### What you are asked to do
In the records below, count every line that includes the word "cupcake". Provide the total alone.

### Records
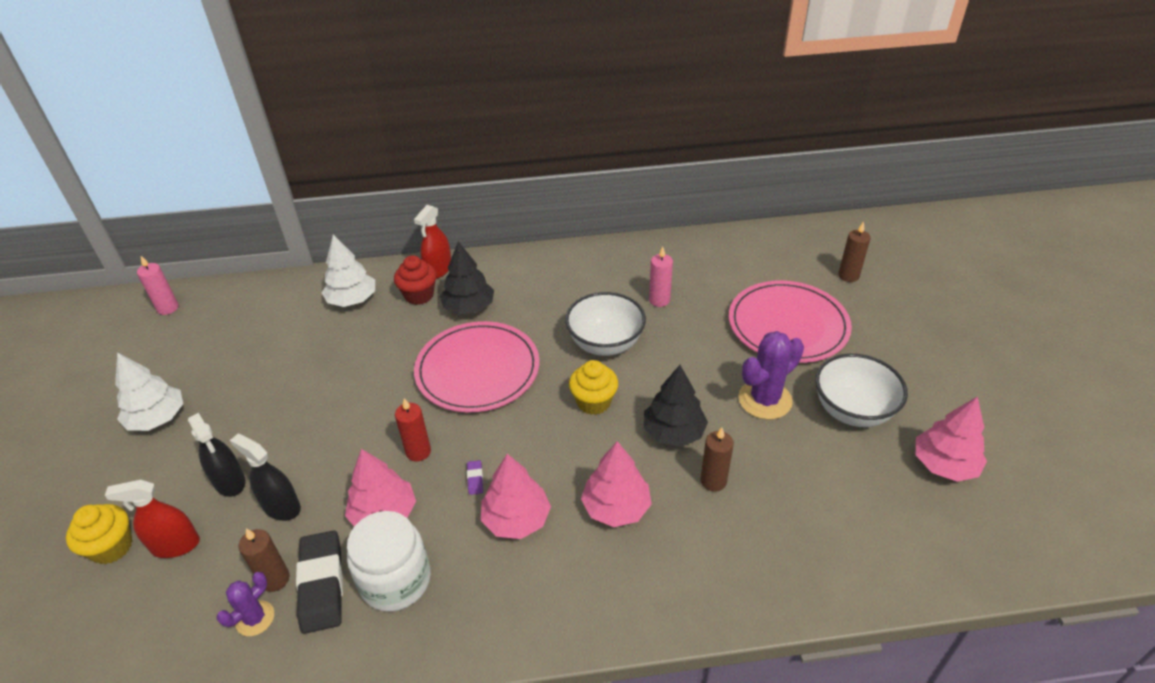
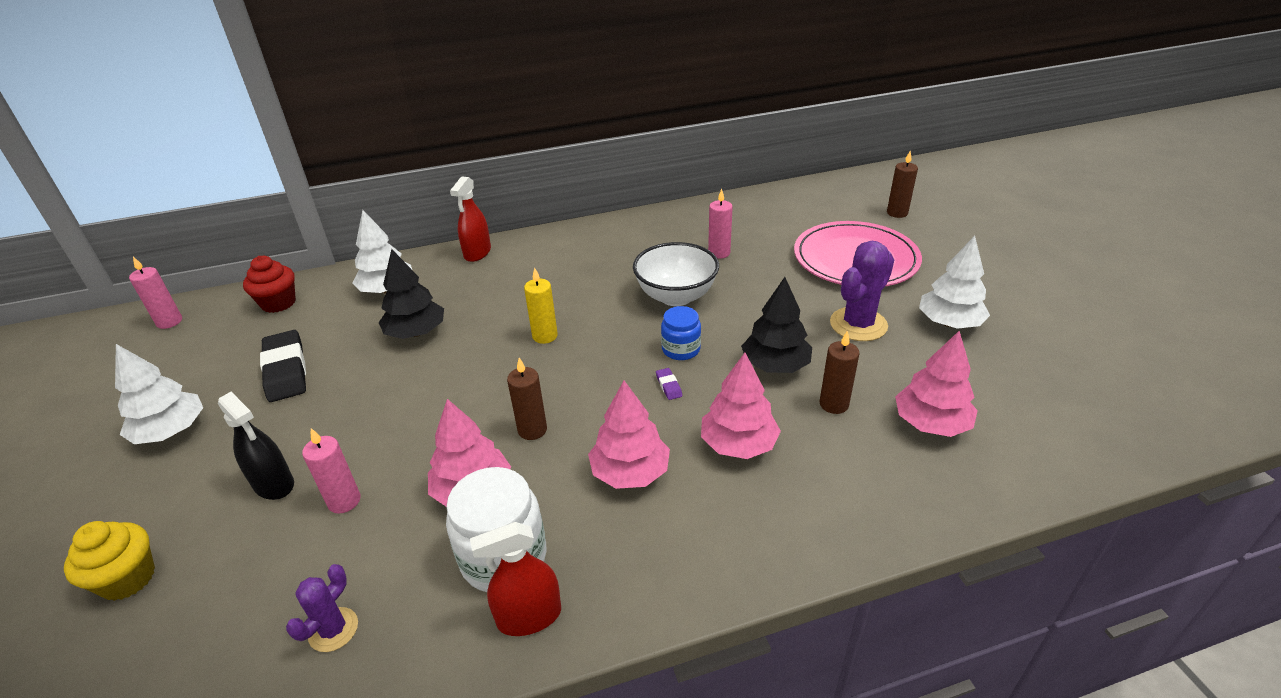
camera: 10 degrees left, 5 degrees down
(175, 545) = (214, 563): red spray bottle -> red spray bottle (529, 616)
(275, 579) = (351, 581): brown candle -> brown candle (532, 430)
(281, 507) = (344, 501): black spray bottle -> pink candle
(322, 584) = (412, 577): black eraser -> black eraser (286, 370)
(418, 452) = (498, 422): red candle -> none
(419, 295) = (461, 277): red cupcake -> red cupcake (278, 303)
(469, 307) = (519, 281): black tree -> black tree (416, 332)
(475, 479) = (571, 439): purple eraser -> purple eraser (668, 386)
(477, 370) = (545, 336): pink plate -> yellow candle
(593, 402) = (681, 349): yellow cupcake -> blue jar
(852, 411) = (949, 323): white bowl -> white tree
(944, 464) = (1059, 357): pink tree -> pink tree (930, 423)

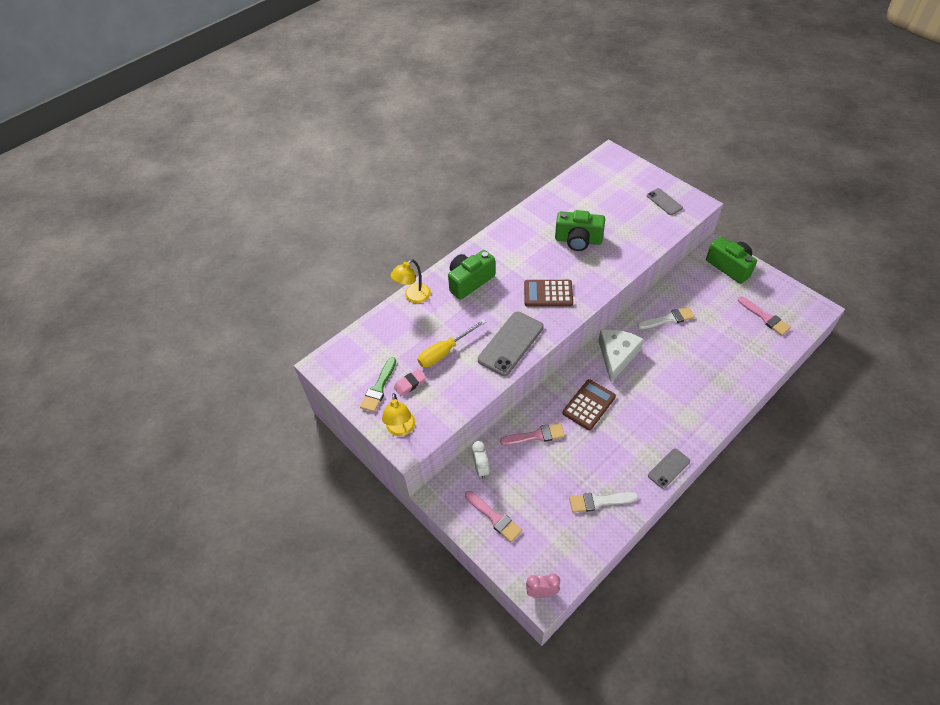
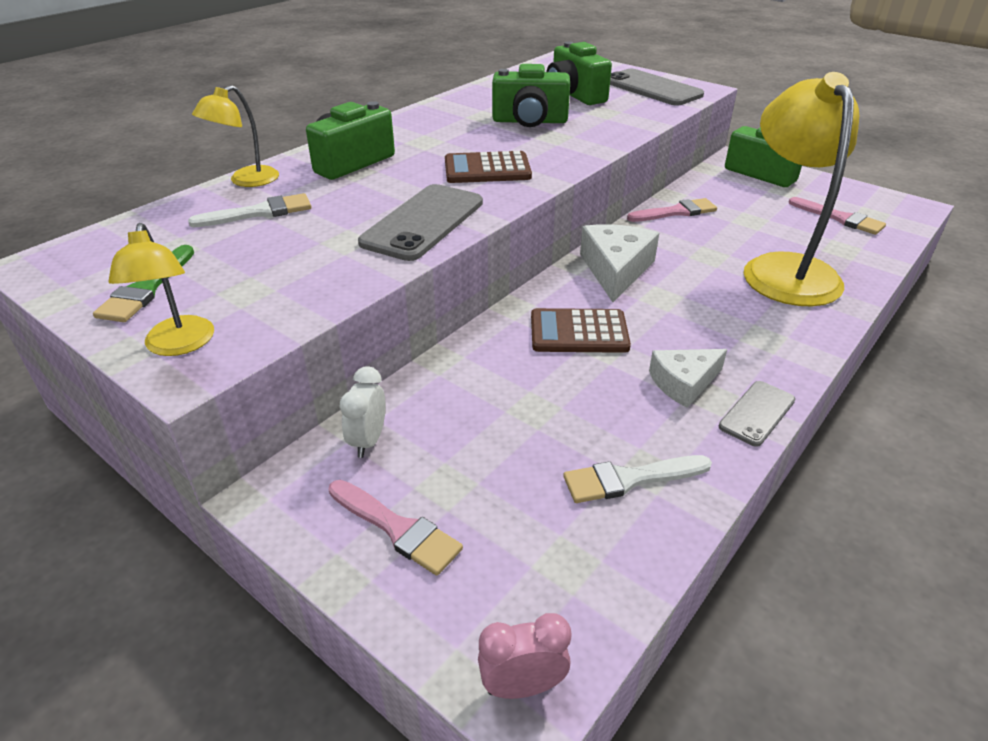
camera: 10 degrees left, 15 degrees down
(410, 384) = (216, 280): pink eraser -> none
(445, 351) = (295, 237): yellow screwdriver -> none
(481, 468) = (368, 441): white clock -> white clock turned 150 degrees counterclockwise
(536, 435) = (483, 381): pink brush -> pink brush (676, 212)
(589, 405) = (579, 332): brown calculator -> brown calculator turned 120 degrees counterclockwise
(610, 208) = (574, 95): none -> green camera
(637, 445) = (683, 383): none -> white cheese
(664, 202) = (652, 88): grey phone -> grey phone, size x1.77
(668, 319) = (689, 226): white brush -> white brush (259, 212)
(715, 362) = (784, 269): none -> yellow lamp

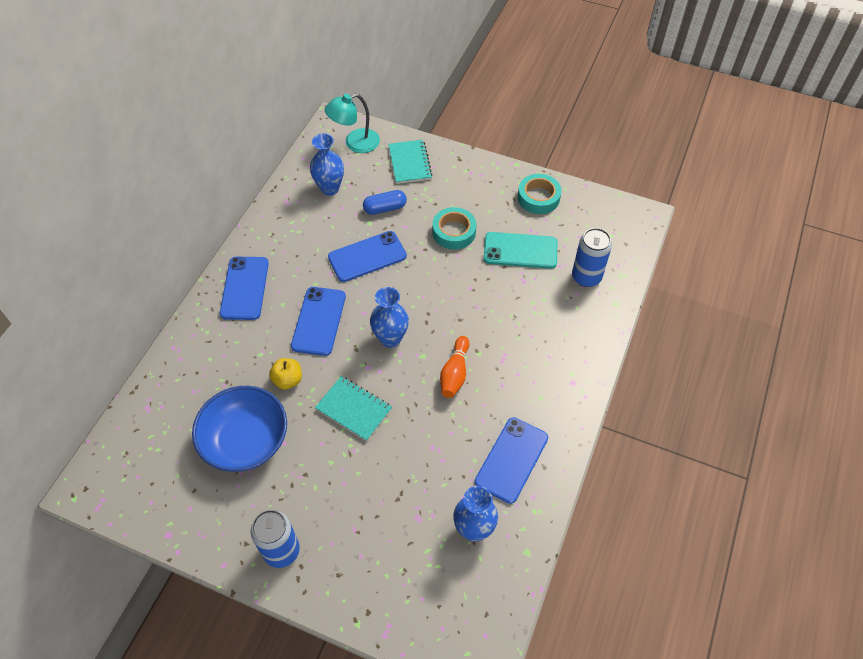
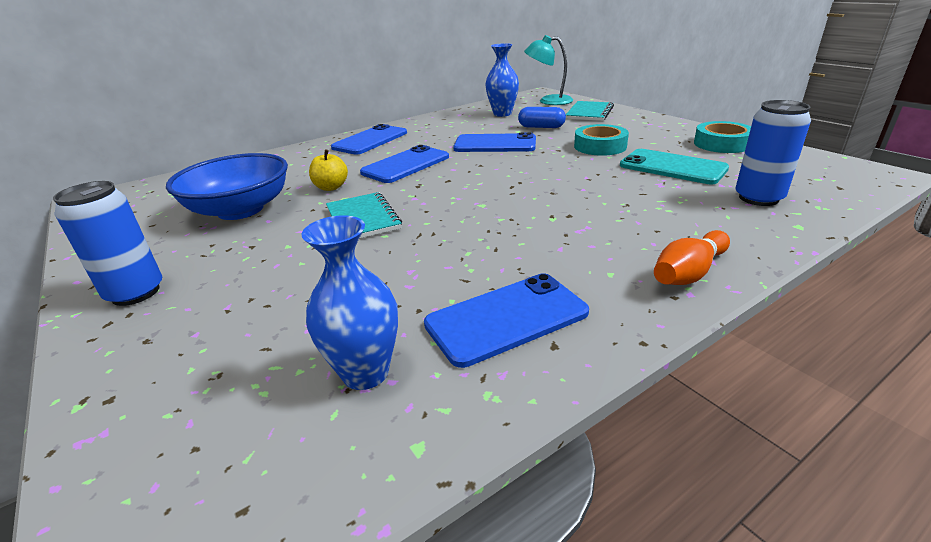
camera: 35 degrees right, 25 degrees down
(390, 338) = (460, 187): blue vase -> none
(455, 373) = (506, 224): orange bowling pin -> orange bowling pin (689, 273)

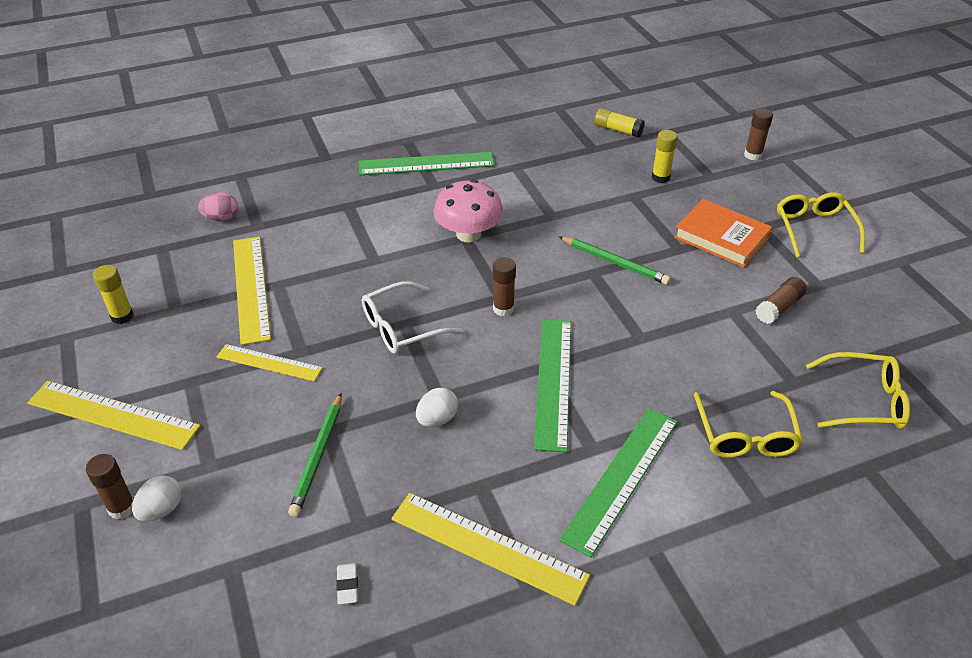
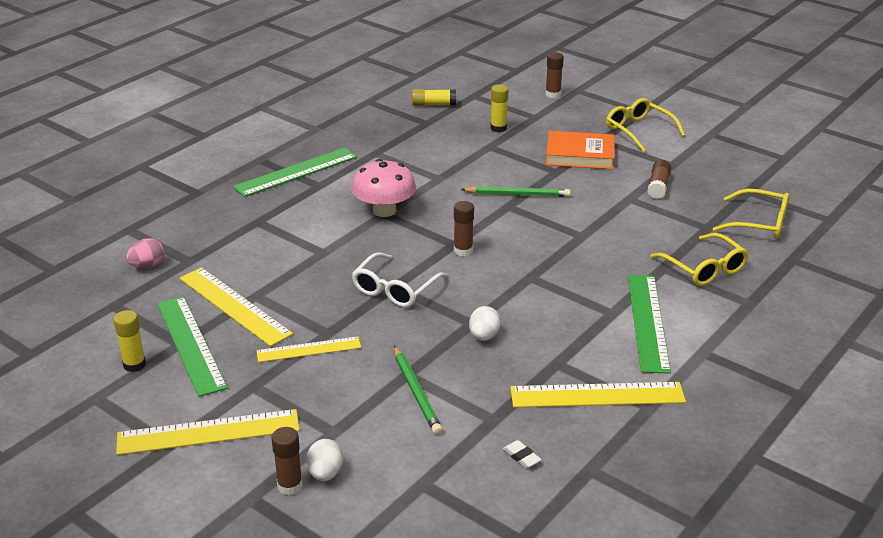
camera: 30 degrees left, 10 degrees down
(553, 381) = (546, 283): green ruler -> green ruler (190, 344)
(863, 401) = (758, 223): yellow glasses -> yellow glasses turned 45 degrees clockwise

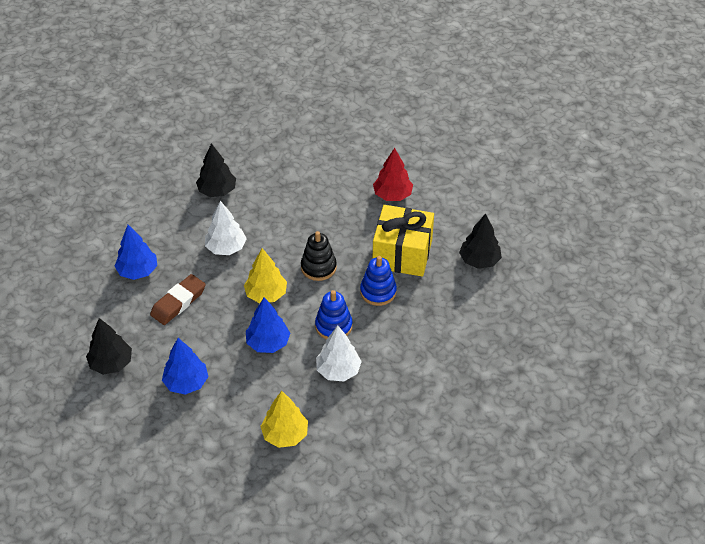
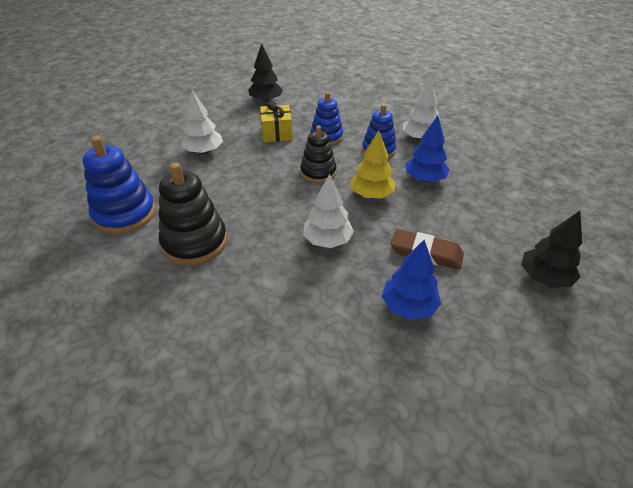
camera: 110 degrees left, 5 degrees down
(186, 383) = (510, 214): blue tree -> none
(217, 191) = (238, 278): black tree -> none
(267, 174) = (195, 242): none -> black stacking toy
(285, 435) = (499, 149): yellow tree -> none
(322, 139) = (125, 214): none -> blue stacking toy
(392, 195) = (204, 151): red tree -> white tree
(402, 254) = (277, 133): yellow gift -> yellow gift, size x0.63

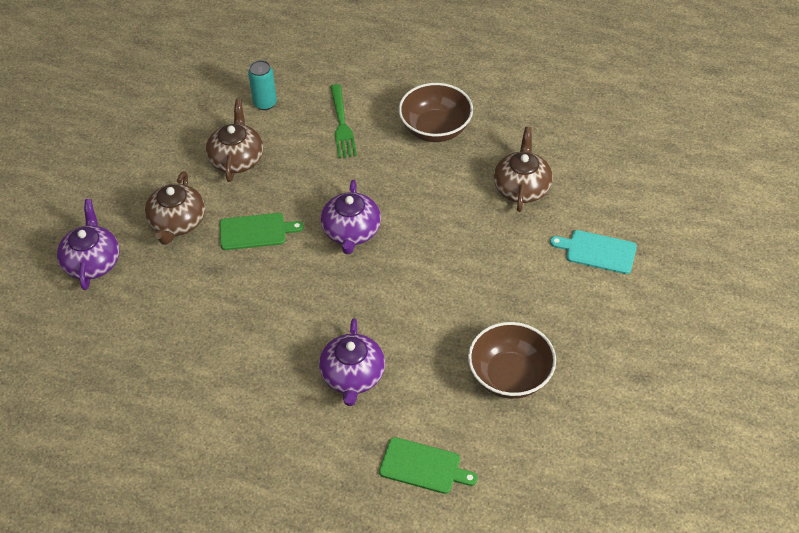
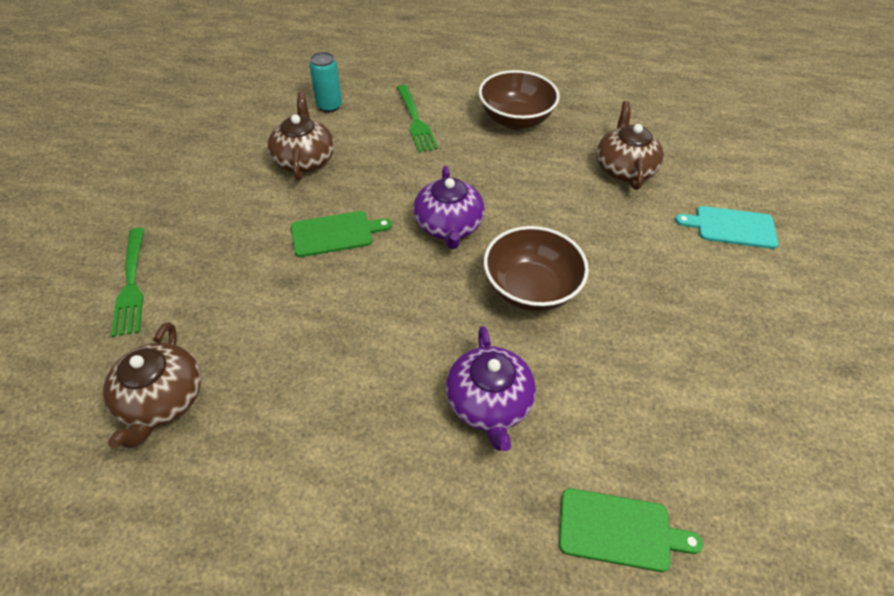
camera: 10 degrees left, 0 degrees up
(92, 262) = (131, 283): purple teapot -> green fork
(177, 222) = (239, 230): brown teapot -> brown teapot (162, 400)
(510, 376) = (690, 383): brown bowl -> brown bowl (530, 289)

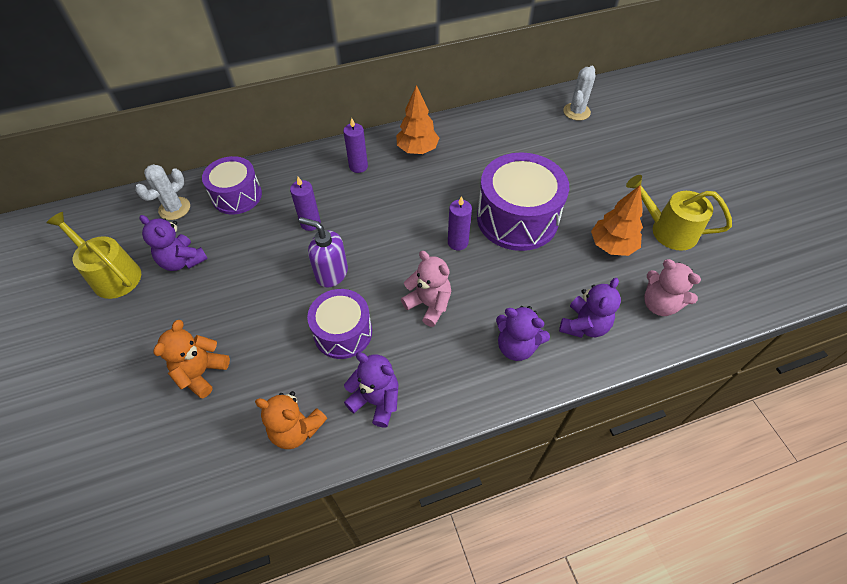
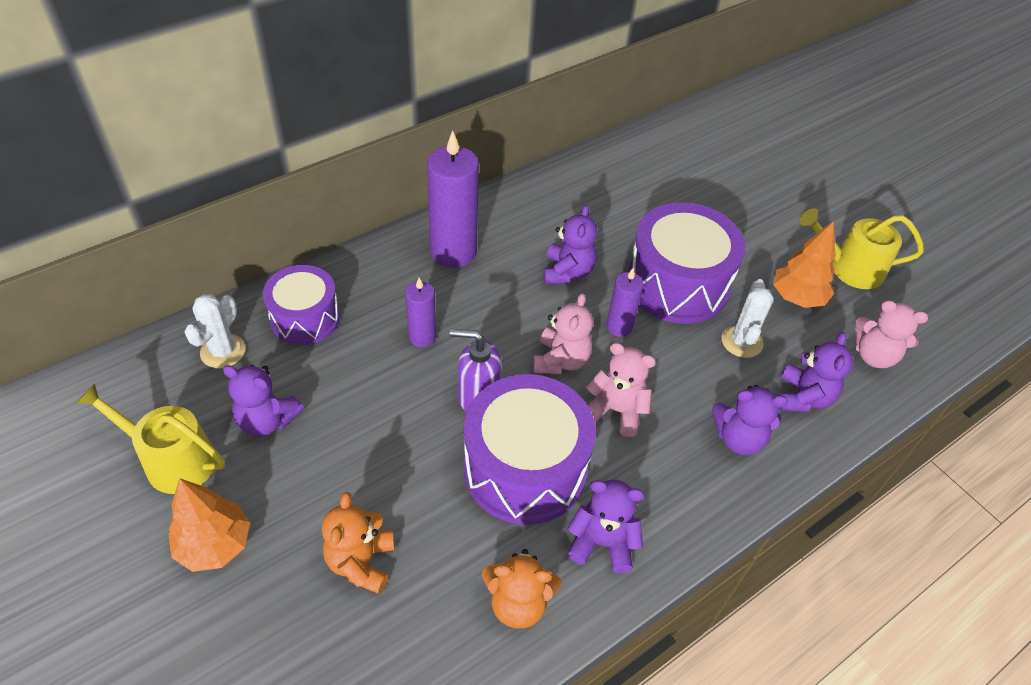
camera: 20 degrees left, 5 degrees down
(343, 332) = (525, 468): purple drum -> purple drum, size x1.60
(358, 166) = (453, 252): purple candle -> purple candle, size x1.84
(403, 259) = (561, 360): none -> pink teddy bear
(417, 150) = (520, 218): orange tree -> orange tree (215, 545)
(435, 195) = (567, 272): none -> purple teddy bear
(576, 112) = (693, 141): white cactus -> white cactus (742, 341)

### Task answer
2